## PROBLEM TO WORK ON
Line by line, retype the material with nothing left out.

(AVAILABLE DATA)

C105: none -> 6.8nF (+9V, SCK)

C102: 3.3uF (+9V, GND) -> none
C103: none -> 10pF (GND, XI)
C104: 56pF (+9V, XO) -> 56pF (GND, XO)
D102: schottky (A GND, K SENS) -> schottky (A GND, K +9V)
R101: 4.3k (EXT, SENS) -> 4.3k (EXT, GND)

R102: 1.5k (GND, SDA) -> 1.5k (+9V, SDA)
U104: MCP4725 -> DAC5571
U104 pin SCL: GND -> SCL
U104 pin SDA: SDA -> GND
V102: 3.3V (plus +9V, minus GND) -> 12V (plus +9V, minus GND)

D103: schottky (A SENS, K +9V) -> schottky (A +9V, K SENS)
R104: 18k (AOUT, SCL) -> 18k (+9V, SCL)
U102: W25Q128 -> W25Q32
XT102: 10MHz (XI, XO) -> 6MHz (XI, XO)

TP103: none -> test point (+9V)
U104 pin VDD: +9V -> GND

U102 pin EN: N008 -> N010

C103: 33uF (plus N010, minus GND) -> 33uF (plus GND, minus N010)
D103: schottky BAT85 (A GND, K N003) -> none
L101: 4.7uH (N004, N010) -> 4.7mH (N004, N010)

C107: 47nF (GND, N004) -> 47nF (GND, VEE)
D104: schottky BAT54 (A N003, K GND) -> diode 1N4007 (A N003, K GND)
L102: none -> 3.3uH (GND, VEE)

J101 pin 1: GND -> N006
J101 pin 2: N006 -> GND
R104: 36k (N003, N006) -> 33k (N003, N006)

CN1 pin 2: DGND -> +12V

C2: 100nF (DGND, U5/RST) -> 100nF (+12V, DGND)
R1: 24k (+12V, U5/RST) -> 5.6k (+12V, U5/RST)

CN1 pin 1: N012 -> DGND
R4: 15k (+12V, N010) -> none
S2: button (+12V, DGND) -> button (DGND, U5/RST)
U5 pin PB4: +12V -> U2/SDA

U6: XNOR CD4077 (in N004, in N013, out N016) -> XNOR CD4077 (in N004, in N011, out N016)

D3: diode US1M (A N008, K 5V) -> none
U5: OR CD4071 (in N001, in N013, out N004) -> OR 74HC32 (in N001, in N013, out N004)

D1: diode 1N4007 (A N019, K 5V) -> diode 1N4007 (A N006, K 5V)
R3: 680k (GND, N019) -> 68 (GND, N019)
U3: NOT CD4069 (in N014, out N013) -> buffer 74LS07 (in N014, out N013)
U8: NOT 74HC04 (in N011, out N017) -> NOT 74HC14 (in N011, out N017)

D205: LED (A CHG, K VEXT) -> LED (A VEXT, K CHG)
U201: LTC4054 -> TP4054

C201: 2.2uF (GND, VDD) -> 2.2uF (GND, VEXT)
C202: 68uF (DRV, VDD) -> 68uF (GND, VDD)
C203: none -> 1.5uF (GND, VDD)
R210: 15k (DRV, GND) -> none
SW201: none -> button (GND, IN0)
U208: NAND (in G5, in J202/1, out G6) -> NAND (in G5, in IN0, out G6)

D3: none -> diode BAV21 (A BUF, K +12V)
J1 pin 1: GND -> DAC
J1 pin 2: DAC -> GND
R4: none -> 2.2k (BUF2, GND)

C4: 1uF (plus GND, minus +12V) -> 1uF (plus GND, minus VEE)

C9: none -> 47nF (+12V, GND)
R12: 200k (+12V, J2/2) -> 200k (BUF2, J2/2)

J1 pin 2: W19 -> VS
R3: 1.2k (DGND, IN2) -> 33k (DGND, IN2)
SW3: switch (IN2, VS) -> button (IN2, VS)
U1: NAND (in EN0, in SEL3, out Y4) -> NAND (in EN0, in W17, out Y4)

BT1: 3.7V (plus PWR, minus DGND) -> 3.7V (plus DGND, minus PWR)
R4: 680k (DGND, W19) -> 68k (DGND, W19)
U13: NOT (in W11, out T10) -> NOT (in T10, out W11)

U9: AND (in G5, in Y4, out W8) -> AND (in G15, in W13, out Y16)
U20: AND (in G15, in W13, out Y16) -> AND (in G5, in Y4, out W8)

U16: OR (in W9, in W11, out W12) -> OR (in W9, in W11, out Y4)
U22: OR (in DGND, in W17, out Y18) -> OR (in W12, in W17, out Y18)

(End AVAILABLE DATA)

## YOUR RESPONSE
C105: none -> 6.8nF (+9V, SCK)

C102: 3.3uF (+9V, GND) -> none
C103: none -> 10pF (GND, XI)
C104: 56pF (+9V, XO) -> 56pF (GND, XO)
D102: schottky (A GND, K SENS) -> schottky (A GND, K +9V)
R101: 4.3k (EXT, SENS) -> 4.3k (EXT, GND)

R102: 1.5k (GND, SDA) -> 1.5k (+9V, SDA)
U104: MCP4725 -> DAC5571
U104 pin SCL: GND -> SCL
U104 pin SDA: SDA -> GND
V102: 3.3V (plus +9V, minus GND) -> 12V (plus +9V, minus GND)

D103: schottky (A SENS, K +9V) -> schottky (A +9V, K SENS)
R104: 18k (AOUT, SCL) -> 18k (+9V, SCL)
U102: W25Q128 -> W25Q32
XT102: 10MHz (XI, XO) -> 6MHz (XI, XO)

TP103: none -> test point (+9V)
U104 pin VDD: +9V -> GND

U102 pin EN: N008 -> N010

C103: 33uF (plus N010, minus GND) -> 33uF (plus GND, minus N010)
D103: schottky BAT85 (A GND, K N003) -> none
L101: 4.7uH (N004, N010) -> 4.7mH (N004, N010)

C107: 47nF (GND, N004) -> 47nF (GND, VEE)
D104: schottky BAT54 (A N003, K GND) -> diode 1N4007 (A N003, K GND)
L102: none -> 3.3uH (GND, VEE)

J101 pin 1: GND -> N006
J101 pin 2: N006 -> GND
R104: 36k (N003, N006) -> 33k (N003, N006)

CN1 pin 2: DGND -> +12V

C2: 100nF (DGND, U5/RST) -> 100nF (+12V, DGND)
R1: 24k (+12V, U5/RST) -> 5.6k (+12V, U5/RST)

CN1 pin 1: N012 -> DGND
R4: 15k (+12V, N010) -> none
S2: button (+12V, DGND) -> button (DGND, U5/RST)
U5 pin PB4: +12V -> U2/SDA

U6: XNOR CD4077 (in N004, in N013, out N016) -> XNOR CD4077 (in N004, in N011, out N016)

D3: diode US1M (A N008, K 5V) -> none
U5: OR CD4071 (in N001, in N013, out N004) -> OR 74HC32 (in N001, in N013, out N004)

D1: diode 1N4007 (A N019, K 5V) -> diode 1N4007 (A N006, K 5V)
R3: 680k (GND, N019) -> 68 (GND, N019)
U3: NOT CD4069 (in N014, out N013) -> buffer 74LS07 (in N014, out N013)
U8: NOT 74HC04 (in N011, out N017) -> NOT 74HC14 (in N011, out N017)

D205: LED (A CHG, K VEXT) -> LED (A VEXT, K CHG)
U201: LTC4054 -> TP4054

C201: 2.2uF (GND, VDD) -> 2.2uF (GND, VEXT)
C202: 68uF (DRV, VDD) -> 68uF (GND, VDD)
C203: none -> 1.5uF (GND, VDD)
R210: 15k (DRV, GND) -> none
SW201: none -> button (GND, IN0)
U208: NAND (in G5, in J202/1, out G6) -> NAND (in G5, in IN0, out G6)

D3: none -> diode BAV21 (A BUF, K +12V)
J1 pin 1: GND -> DAC
J1 pin 2: DAC -> GND
R4: none -> 2.2k (BUF2, GND)

C4: 1uF (plus GND, minus +12V) -> 1uF (plus GND, minus VEE)

C9: none -> 47nF (+12V, GND)
R12: 200k (+12V, J2/2) -> 200k (BUF2, J2/2)

J1 pin 2: W19 -> VS
R3: 1.2k (DGND, IN2) -> 33k (DGND, IN2)
SW3: switch (IN2, VS) -> button (IN2, VS)
U1: NAND (in EN0, in SEL3, out Y4) -> NAND (in EN0, in W17, out Y4)

BT1: 3.7V (plus PWR, minus DGND) -> 3.7V (plus DGND, minus PWR)
R4: 680k (DGND, W19) -> 68k (DGND, W19)
U13: NOT (in W11, out T10) -> NOT (in T10, out W11)

U9: AND (in G5, in Y4, out W8) -> AND (in G15, in W13, out Y16)
U20: AND (in G15, in W13, out Y16) -> AND (in G5, in Y4, out W8)

U16: OR (in W9, in W11, out W12) -> OR (in W9, in W11, out Y4)
U22: OR (in DGND, in W17, out Y18) -> OR (in W12, in W17, out Y18)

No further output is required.